• **Record extracts**:
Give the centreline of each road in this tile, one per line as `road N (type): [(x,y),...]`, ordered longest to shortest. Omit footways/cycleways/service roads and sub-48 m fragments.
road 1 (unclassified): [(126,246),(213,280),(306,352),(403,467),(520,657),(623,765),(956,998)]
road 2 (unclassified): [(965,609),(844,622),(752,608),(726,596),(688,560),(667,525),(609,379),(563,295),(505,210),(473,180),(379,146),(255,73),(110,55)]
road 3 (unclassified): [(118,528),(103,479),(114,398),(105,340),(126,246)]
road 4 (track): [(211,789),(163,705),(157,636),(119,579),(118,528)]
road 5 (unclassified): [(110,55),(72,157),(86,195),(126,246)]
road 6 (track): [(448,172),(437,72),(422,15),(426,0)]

• **What to do**: Each line of the data above is to be duplicated exactly.

• **Task response**:
Give the centreline of each road in this tile, one per line as `road N (type): [(x,y),...]`, ordered longest to shortest. Omit footways/cycleways/service roads and sub-48 m fragments.
road 1 (unclassified): [(126,246),(213,280),(306,352),(403,467),(520,657),(623,765),(956,998)]
road 2 (unclassified): [(965,609),(844,622),(752,608),(726,596),(688,560),(667,525),(609,379),(563,295),(505,210),(473,180),(379,146),(255,73),(110,55)]
road 3 (unclassified): [(118,528),(103,479),(114,398),(105,340),(126,246)]
road 4 (track): [(211,789),(163,705),(157,636),(119,579),(118,528)]
road 5 (unclassified): [(110,55),(72,157),(86,195),(126,246)]
road 6 (track): [(448,172),(437,72),(422,15),(426,0)]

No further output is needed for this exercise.